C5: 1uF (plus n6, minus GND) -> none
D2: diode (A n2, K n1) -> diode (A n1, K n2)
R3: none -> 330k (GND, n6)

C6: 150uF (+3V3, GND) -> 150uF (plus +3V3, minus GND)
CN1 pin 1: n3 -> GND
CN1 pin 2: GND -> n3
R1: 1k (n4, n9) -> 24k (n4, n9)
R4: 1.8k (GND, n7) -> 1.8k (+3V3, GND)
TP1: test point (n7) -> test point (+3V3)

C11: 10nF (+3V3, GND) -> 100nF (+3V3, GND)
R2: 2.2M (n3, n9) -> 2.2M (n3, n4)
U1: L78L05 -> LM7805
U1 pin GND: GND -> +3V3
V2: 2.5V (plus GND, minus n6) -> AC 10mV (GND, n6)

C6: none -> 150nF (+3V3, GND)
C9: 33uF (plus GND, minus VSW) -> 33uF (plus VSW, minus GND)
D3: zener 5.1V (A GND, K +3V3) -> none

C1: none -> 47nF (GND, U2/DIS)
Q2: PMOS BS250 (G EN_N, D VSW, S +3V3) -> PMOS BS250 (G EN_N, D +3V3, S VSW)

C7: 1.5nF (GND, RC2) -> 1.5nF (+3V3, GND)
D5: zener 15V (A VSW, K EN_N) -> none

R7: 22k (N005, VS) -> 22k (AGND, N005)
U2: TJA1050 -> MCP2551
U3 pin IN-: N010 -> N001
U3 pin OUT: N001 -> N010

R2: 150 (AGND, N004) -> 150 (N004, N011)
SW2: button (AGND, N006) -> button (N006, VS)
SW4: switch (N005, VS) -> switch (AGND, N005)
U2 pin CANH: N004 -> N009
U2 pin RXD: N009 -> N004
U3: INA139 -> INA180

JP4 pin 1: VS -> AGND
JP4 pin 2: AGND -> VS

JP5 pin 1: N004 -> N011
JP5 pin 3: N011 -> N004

Work required: Your answer must be the full set of entries, copied exactly.

Result for this exercise:
C5: 1uF (plus n6, minus GND) -> none
D2: diode (A n2, K n1) -> diode (A n1, K n2)
R3: none -> 330k (GND, n6)

C6: 150uF (+3V3, GND) -> 150uF (plus +3V3, minus GND)
CN1 pin 1: n3 -> GND
CN1 pin 2: GND -> n3
R1: 1k (n4, n9) -> 24k (n4, n9)
R4: 1.8k (GND, n7) -> 1.8k (+3V3, GND)
TP1: test point (n7) -> test point (+3V3)

C11: 10nF (+3V3, GND) -> 100nF (+3V3, GND)
R2: 2.2M (n3, n9) -> 2.2M (n3, n4)
U1: L78L05 -> LM7805
U1 pin GND: GND -> +3V3
V2: 2.5V (plus GND, minus n6) -> AC 10mV (GND, n6)

C6: none -> 150nF (+3V3, GND)
C9: 33uF (plus GND, minus VSW) -> 33uF (plus VSW, minus GND)
D3: zener 5.1V (A GND, K +3V3) -> none

C1: none -> 47nF (GND, U2/DIS)
Q2: PMOS BS250 (G EN_N, D VSW, S +3V3) -> PMOS BS250 (G EN_N, D +3V3, S VSW)

C7: 1.5nF (GND, RC2) -> 1.5nF (+3V3, GND)
D5: zener 15V (A VSW, K EN_N) -> none

R7: 22k (N005, VS) -> 22k (AGND, N005)
U2: TJA1050 -> MCP2551
U3 pin IN-: N010 -> N001
U3 pin OUT: N001 -> N010

R2: 150 (AGND, N004) -> 150 (N004, N011)
SW2: button (AGND, N006) -> button (N006, VS)
SW4: switch (N005, VS) -> switch (AGND, N005)
U2 pin CANH: N004 -> N009
U2 pin RXD: N009 -> N004
U3: INA139 -> INA180

JP4 pin 1: VS -> AGND
JP4 pin 2: AGND -> VS

JP5 pin 1: N004 -> N011
JP5 pin 3: N011 -> N004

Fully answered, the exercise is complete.